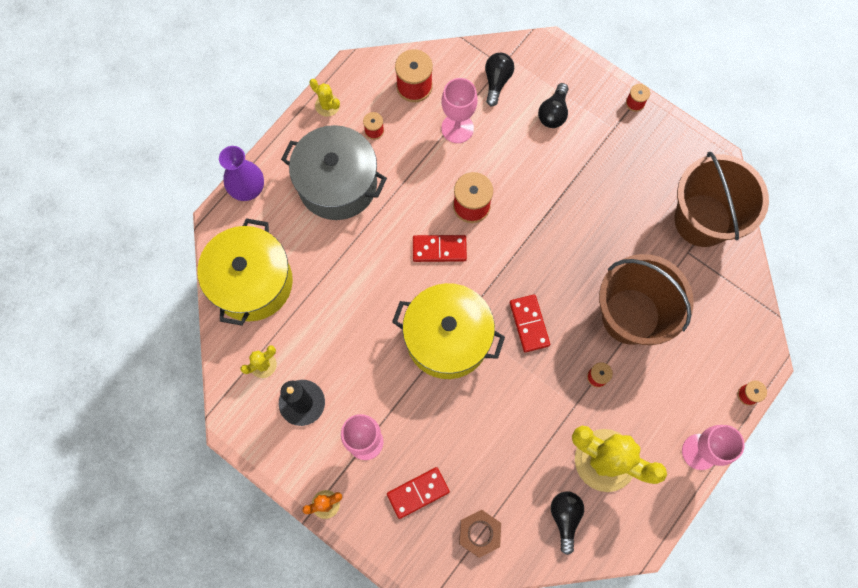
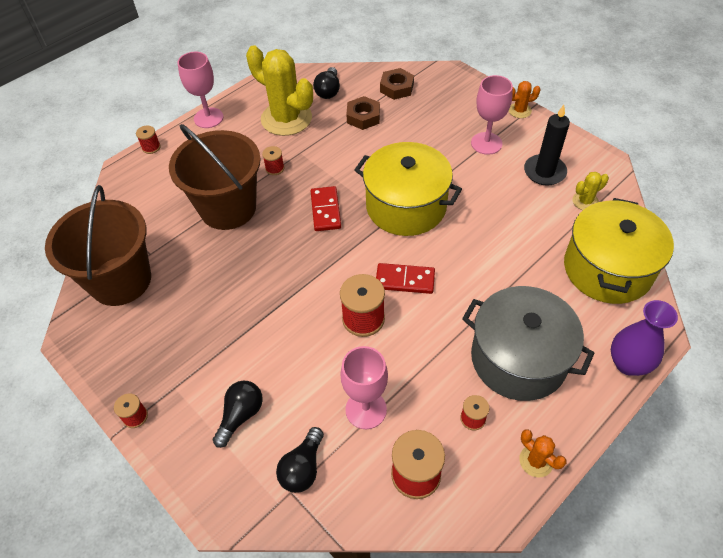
camera: 170 degrees left, 20 degrees down
yellow cactus [309,79,340,117] -> orange cactus [519,429,567,478]
red domino [387,467,450,519] -> none
none -> brown nut [346,96,380,130]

WORK REQUIRED —
The entire listing above, minus its pictures, should be copied out exactly.

SOLVED EXERCISE —
camera: 170 degrees left, 20 degrees down
yellow cactus [309,79,340,117] -> orange cactus [519,429,567,478]
red domino [387,467,450,519] -> none
none -> brown nut [346,96,380,130]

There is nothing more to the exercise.